═══ INFORMATION ═══
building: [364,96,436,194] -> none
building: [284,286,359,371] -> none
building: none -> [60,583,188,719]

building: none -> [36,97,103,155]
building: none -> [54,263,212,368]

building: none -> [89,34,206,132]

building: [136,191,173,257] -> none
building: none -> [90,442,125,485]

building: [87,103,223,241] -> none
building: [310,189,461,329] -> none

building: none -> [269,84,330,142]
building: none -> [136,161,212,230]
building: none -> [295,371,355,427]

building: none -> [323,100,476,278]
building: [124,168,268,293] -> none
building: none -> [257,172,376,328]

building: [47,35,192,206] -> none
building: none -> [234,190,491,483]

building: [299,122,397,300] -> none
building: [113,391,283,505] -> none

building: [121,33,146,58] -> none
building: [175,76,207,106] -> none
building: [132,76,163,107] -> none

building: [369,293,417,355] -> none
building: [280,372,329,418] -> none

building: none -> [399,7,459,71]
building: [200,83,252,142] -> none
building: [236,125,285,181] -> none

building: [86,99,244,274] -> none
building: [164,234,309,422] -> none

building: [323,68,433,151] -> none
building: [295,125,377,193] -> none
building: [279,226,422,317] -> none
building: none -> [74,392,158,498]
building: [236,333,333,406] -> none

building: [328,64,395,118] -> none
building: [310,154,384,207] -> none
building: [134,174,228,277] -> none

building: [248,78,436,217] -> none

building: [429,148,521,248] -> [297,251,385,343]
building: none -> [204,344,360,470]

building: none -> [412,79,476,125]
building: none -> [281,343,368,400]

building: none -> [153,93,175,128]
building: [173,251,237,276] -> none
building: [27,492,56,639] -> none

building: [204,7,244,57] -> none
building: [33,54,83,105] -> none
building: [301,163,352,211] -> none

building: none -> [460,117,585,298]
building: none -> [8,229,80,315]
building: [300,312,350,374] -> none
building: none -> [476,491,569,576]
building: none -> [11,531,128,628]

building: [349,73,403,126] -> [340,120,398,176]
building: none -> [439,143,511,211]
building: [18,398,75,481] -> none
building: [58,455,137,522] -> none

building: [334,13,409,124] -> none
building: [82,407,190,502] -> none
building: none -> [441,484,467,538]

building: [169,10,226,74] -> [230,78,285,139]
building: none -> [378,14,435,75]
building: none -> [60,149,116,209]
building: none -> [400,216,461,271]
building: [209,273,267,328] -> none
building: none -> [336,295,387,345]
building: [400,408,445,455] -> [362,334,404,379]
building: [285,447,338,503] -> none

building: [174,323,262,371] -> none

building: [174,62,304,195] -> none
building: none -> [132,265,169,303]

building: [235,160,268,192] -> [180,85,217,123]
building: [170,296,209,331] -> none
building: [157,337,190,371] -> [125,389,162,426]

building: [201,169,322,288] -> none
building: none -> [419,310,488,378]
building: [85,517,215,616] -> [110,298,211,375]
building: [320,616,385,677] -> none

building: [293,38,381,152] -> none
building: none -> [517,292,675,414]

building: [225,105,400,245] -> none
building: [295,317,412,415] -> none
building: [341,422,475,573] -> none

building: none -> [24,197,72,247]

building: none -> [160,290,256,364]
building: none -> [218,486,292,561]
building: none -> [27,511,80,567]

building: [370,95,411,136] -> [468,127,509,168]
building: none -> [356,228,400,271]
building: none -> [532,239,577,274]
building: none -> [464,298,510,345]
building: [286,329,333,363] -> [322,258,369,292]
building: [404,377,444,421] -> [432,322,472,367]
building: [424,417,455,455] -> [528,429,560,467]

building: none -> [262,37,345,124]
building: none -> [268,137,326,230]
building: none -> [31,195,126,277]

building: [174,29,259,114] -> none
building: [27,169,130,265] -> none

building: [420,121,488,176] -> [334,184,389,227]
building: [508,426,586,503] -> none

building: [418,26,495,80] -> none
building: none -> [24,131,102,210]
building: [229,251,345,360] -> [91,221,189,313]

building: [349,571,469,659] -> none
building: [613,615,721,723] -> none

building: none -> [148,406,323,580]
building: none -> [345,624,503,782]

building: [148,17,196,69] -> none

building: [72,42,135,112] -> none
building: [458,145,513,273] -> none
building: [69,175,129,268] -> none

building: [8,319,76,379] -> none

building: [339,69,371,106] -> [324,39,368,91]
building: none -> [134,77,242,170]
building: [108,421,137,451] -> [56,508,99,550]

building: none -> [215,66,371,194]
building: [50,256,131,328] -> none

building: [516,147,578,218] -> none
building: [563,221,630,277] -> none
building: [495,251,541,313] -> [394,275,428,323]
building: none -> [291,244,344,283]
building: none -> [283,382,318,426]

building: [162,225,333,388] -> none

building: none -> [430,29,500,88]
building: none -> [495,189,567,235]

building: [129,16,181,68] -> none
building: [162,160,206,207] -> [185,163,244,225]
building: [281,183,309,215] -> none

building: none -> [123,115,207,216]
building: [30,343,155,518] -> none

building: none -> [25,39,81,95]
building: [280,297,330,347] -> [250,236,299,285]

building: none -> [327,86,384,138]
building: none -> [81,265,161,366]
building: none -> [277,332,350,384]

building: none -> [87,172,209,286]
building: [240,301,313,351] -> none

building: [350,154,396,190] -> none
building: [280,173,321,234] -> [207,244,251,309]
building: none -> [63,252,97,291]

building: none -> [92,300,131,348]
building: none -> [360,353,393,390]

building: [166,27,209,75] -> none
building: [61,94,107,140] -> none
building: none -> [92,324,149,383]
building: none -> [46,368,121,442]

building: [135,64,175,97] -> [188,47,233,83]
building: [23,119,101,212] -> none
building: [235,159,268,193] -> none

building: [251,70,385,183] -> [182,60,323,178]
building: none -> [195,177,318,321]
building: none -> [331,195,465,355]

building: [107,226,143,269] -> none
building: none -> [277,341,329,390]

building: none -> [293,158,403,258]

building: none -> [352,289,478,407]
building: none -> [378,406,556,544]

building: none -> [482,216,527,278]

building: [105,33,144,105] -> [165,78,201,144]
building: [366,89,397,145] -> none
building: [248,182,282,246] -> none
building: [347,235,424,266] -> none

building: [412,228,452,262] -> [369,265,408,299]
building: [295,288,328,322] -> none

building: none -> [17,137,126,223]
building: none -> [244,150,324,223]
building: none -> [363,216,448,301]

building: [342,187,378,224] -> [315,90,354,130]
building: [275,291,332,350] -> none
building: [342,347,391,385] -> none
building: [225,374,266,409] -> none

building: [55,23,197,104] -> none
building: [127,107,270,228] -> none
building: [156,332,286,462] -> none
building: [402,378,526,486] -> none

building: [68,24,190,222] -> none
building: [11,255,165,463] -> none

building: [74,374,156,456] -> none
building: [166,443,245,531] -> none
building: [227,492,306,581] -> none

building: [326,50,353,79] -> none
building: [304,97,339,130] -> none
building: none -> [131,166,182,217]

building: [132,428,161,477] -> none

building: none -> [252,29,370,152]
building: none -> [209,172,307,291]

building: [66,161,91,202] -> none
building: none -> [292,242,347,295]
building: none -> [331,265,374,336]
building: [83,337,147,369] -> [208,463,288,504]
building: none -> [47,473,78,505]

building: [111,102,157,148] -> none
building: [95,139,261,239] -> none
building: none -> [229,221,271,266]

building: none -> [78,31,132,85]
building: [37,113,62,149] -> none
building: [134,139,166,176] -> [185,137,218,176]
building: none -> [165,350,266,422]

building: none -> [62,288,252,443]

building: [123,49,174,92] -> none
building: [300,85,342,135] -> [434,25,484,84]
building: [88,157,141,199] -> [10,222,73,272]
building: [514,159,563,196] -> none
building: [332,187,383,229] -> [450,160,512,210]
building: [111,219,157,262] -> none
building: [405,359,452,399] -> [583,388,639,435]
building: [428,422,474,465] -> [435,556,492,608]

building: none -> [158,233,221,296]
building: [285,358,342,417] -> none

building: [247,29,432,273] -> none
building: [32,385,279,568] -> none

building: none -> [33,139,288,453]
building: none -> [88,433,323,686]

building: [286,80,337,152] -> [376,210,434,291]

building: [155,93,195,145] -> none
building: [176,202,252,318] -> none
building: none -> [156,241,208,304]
═══
YOUR GOAL:
Find where "building: [88,157,141,199] -> [10,222,73,272]" occurs in the data, and please write out that line through the last line exactly, with nothing else.

RESPONSE TO THE TASK:
building: [88,157,141,199] -> [10,222,73,272]
building: [514,159,563,196] -> none
building: [332,187,383,229] -> [450,160,512,210]
building: [111,219,157,262] -> none
building: [405,359,452,399] -> [583,388,639,435]
building: [428,422,474,465] -> [435,556,492,608]

building: none -> [158,233,221,296]
building: [285,358,342,417] -> none

building: [247,29,432,273] -> none
building: [32,385,279,568] -> none

building: none -> [33,139,288,453]
building: none -> [88,433,323,686]

building: [286,80,337,152] -> [376,210,434,291]

building: [155,93,195,145] -> none
building: [176,202,252,318] -> none
building: none -> [156,241,208,304]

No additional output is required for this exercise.